### BRIEF
In the material below, the lines from the one containing "U238: NOT 74HC04" through the one containing "U4: NOR CD4001" are to be given again exactly, ends included, and no others.

### DATA TO EXAMINE
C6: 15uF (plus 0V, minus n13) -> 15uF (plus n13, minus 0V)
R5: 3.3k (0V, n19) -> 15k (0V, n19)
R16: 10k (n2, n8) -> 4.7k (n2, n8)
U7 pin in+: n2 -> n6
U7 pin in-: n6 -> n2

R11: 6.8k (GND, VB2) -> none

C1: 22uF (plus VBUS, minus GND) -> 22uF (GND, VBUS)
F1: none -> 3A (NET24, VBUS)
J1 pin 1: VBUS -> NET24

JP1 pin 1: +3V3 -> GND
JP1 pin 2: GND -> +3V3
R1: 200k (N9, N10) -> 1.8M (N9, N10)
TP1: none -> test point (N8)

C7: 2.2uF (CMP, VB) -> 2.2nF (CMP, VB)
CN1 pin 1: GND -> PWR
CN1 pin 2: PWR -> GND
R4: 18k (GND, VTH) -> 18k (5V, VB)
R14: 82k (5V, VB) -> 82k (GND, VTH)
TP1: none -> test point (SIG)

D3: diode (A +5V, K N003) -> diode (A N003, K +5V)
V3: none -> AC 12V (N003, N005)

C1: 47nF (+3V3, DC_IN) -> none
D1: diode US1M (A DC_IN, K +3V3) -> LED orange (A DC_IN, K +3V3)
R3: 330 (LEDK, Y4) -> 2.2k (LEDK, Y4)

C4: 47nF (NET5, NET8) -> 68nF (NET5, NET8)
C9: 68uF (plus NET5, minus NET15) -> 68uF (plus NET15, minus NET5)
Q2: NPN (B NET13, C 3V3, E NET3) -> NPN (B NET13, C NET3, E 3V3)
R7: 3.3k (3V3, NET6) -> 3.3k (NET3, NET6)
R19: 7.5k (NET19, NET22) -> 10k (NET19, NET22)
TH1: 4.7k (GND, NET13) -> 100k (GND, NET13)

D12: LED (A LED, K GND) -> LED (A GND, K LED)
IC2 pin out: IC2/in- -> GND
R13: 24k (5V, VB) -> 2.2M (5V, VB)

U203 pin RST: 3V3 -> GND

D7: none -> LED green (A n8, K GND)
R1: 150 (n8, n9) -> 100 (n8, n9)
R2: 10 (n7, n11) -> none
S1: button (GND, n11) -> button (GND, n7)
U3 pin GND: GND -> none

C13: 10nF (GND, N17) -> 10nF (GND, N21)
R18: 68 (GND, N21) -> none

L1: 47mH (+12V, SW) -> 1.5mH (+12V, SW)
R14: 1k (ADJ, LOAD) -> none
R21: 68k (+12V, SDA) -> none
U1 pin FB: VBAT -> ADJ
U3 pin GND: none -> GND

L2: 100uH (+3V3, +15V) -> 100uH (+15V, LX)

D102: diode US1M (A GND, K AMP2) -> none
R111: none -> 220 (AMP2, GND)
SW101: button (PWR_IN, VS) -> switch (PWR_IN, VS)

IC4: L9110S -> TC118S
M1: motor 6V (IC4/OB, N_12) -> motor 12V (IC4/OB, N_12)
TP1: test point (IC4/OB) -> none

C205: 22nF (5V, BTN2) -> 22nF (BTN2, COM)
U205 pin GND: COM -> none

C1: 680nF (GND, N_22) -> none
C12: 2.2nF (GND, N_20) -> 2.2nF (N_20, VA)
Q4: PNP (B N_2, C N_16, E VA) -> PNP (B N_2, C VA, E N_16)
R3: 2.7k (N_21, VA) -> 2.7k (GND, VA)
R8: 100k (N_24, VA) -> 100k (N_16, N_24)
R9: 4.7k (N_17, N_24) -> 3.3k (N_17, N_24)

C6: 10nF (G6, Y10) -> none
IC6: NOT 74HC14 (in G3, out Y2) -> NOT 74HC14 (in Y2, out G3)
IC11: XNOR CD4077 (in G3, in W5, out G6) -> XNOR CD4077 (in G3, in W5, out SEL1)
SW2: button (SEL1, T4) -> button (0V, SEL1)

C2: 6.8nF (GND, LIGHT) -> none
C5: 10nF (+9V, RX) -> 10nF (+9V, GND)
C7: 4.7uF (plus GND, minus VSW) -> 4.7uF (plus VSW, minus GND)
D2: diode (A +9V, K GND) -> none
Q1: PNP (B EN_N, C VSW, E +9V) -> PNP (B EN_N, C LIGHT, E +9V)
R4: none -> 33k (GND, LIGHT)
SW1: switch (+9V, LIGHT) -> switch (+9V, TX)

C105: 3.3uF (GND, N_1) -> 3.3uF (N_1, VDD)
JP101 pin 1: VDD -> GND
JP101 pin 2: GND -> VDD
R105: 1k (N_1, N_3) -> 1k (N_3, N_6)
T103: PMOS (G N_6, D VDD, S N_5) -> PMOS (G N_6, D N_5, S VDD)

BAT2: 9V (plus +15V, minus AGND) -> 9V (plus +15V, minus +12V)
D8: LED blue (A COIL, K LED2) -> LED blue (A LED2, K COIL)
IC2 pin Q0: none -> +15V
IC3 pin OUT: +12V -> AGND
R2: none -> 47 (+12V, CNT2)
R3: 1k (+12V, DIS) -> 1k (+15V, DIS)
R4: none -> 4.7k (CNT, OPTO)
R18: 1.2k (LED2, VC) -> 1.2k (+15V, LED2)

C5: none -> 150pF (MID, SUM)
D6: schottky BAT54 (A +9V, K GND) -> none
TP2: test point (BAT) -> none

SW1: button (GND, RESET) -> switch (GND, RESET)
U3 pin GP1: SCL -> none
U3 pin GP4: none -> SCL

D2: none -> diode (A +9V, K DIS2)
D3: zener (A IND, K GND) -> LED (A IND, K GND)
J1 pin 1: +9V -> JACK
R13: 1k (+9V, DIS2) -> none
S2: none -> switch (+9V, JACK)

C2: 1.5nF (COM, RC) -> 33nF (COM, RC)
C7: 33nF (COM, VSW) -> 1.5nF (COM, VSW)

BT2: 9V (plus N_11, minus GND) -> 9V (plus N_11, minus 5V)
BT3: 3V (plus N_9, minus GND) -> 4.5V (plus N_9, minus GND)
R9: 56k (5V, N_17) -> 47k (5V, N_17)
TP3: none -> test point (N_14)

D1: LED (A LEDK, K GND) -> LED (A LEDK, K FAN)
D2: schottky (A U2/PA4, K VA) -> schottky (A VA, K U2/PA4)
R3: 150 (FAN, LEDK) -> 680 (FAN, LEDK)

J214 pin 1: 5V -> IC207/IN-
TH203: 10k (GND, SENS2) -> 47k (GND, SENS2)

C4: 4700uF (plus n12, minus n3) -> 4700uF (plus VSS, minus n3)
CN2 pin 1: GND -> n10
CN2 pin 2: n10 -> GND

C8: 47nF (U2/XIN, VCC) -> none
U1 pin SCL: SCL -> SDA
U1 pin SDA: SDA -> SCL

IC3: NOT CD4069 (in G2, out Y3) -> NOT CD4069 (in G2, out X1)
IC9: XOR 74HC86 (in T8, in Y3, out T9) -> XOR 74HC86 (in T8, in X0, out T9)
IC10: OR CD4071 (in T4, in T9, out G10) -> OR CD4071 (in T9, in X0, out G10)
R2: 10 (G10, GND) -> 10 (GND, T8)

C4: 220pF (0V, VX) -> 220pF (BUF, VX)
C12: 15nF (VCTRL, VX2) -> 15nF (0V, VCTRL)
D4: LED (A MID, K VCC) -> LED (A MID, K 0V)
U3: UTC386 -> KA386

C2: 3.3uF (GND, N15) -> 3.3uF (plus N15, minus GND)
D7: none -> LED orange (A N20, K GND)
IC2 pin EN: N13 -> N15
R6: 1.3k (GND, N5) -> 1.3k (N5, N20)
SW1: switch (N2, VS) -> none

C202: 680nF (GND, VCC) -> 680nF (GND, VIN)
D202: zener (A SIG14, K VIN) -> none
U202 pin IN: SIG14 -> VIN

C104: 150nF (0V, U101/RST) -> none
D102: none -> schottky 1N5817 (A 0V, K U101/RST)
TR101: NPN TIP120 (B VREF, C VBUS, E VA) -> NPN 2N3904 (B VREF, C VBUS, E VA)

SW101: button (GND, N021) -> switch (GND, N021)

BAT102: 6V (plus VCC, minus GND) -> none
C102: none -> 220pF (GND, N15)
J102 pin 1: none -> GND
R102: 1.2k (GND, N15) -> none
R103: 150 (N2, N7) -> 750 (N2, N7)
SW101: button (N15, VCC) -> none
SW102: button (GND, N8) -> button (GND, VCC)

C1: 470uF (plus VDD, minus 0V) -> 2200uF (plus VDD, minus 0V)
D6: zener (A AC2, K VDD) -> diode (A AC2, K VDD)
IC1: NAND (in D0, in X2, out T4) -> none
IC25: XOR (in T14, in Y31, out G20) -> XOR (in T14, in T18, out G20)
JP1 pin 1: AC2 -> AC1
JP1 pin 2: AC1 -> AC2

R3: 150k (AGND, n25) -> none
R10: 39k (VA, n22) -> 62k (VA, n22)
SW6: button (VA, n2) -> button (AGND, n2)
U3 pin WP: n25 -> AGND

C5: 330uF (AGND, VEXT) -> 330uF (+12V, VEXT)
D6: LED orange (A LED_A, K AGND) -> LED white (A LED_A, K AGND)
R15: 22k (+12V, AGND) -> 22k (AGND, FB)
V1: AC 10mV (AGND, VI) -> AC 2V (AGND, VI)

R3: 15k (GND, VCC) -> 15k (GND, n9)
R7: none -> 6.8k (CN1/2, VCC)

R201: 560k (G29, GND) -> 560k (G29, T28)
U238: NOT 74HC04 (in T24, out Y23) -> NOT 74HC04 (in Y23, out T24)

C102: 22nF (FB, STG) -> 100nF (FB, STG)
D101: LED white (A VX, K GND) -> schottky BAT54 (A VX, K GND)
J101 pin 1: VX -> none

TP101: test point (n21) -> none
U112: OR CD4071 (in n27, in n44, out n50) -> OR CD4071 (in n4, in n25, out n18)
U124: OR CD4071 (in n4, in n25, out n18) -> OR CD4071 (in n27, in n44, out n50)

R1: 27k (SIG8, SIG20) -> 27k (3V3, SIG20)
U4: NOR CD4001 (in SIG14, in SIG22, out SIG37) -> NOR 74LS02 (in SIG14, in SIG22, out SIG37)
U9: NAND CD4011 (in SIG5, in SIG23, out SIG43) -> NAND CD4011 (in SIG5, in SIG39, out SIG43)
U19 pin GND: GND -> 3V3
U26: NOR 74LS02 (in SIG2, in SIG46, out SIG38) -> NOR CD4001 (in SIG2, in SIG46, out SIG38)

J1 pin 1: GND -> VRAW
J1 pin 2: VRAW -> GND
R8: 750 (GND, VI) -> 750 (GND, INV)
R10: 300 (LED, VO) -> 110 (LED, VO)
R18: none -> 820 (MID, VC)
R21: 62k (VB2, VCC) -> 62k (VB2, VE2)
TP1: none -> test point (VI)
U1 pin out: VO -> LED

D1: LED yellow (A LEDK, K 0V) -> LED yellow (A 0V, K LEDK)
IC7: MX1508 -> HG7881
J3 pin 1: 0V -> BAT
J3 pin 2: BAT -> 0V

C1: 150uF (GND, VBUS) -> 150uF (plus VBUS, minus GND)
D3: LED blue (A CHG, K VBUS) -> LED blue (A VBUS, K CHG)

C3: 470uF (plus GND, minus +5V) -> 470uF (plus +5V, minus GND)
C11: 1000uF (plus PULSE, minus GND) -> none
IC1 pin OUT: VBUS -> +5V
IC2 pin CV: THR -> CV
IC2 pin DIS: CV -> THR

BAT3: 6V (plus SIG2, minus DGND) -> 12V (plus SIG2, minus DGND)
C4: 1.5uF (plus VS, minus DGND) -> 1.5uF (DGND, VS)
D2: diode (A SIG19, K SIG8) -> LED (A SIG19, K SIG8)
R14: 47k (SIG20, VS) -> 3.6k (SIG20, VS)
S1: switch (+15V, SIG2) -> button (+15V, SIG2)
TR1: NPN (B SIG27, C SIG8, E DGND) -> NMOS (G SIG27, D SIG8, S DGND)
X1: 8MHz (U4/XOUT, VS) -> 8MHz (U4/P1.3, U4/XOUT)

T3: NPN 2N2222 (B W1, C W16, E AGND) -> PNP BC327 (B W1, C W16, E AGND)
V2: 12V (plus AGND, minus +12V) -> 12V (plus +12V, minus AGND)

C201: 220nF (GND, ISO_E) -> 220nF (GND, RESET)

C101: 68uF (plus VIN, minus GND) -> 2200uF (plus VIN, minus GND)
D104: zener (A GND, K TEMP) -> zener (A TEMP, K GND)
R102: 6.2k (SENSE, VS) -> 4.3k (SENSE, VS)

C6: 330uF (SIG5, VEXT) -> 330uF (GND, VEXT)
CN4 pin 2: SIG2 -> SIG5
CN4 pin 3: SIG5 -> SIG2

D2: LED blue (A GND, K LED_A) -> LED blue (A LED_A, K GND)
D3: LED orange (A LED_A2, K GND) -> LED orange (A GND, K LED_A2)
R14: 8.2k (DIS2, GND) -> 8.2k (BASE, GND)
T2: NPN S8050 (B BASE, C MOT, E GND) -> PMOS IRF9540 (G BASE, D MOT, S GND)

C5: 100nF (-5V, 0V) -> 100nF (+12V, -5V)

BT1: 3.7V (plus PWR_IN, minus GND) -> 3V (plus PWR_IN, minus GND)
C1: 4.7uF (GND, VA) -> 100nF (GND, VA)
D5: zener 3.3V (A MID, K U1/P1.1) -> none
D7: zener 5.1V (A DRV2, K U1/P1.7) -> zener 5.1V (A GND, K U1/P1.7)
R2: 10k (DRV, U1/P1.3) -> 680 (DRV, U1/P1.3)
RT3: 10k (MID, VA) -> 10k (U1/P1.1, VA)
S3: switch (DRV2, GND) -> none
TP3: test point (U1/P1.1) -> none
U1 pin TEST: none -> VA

### EXPECTED ANSWER
U238: NOT 74HC04 (in T24, out Y23) -> NOT 74HC04 (in Y23, out T24)

C102: 22nF (FB, STG) -> 100nF (FB, STG)
D101: LED white (A VX, K GND) -> schottky BAT54 (A VX, K GND)
J101 pin 1: VX -> none

TP101: test point (n21) -> none
U112: OR CD4071 (in n27, in n44, out n50) -> OR CD4071 (in n4, in n25, out n18)
U124: OR CD4071 (in n4, in n25, out n18) -> OR CD4071 (in n27, in n44, out n50)

R1: 27k (SIG8, SIG20) -> 27k (3V3, SIG20)
U4: NOR CD4001 (in SIG14, in SIG22, out SIG37) -> NOR 74LS02 (in SIG14, in SIG22, out SIG37)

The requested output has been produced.